DIRECTIONS FOR THIS TASK
Collect every line below that contains the word "canard".

DATA IN THIS EXERCISE
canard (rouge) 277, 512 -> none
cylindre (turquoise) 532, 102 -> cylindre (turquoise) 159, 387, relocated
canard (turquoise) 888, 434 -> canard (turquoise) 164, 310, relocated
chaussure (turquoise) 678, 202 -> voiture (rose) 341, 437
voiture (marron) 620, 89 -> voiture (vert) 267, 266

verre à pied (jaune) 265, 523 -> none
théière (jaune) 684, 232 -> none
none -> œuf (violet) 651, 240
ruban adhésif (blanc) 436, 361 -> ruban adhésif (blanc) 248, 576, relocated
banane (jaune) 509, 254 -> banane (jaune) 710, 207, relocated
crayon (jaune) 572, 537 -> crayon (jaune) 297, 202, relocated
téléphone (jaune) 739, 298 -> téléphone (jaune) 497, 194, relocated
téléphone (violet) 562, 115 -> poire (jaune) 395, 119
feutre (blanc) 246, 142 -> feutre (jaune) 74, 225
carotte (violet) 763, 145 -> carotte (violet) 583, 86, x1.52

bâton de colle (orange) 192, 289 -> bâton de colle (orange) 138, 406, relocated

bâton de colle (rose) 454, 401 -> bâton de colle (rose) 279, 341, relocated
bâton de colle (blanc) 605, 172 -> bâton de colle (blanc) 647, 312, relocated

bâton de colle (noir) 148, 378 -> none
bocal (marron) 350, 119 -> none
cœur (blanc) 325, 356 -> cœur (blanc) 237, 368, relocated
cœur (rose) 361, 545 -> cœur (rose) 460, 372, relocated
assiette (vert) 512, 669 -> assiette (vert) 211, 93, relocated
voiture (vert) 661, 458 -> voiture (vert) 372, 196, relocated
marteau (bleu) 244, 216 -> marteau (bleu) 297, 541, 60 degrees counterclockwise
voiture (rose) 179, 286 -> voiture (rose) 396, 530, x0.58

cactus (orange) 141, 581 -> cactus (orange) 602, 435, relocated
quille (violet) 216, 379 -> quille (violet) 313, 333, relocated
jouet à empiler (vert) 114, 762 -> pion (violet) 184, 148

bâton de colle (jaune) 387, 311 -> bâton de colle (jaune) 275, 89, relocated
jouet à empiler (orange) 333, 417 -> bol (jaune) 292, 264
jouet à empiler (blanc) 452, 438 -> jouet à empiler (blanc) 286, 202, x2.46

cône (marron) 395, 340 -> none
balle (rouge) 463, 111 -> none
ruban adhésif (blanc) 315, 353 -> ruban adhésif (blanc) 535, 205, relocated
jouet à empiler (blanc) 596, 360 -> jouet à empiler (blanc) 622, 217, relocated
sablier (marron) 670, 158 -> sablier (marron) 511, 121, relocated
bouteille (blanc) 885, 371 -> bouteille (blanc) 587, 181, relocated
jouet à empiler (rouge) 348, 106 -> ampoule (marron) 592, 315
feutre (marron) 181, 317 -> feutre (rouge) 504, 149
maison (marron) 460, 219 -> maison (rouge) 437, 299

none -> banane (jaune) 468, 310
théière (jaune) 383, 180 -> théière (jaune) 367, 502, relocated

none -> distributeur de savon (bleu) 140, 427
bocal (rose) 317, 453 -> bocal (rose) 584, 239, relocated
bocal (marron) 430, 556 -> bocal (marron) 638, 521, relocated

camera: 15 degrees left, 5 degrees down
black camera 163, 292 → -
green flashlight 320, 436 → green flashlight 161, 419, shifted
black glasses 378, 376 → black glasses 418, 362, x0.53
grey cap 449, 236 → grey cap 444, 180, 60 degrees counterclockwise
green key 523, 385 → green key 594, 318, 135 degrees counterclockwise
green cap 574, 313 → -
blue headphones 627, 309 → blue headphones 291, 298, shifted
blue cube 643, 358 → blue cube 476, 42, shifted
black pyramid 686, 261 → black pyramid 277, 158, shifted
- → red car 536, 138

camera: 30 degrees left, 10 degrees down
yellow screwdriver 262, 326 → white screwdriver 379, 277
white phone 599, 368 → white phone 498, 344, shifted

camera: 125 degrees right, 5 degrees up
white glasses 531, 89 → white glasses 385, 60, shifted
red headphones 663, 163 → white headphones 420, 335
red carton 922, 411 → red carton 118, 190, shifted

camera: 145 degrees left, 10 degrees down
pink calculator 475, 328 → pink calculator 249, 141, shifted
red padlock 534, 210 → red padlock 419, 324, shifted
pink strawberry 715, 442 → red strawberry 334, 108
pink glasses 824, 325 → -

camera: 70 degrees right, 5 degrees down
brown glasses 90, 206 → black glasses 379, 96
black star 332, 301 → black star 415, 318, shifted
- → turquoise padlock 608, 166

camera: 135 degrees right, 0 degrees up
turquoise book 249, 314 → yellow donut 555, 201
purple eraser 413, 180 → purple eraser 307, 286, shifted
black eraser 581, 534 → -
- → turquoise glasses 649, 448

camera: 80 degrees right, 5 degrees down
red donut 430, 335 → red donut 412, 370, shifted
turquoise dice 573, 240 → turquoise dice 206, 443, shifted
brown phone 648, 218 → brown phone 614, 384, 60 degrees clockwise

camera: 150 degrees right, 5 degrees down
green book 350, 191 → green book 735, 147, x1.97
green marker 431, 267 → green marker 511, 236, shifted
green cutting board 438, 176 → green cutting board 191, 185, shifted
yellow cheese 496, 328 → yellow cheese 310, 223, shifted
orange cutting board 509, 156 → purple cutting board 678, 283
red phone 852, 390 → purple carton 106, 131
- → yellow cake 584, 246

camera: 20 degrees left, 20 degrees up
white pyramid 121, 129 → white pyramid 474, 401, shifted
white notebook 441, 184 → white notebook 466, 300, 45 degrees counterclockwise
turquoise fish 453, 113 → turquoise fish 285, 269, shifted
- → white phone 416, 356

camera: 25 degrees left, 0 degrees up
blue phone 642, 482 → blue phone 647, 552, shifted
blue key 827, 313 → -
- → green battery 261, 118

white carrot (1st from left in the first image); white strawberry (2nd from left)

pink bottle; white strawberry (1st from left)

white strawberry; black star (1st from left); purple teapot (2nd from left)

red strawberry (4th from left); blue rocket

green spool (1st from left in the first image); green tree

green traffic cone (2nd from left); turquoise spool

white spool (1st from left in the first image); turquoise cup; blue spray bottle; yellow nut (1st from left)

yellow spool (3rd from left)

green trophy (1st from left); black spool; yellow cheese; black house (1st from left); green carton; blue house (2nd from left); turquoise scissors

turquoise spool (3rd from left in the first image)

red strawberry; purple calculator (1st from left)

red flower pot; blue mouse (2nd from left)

EXERCISE OUTPUT
canard (rouge) 277, 512 -> none
canard (turquoise) 888, 434 -> canard (turquoise) 164, 310, relocated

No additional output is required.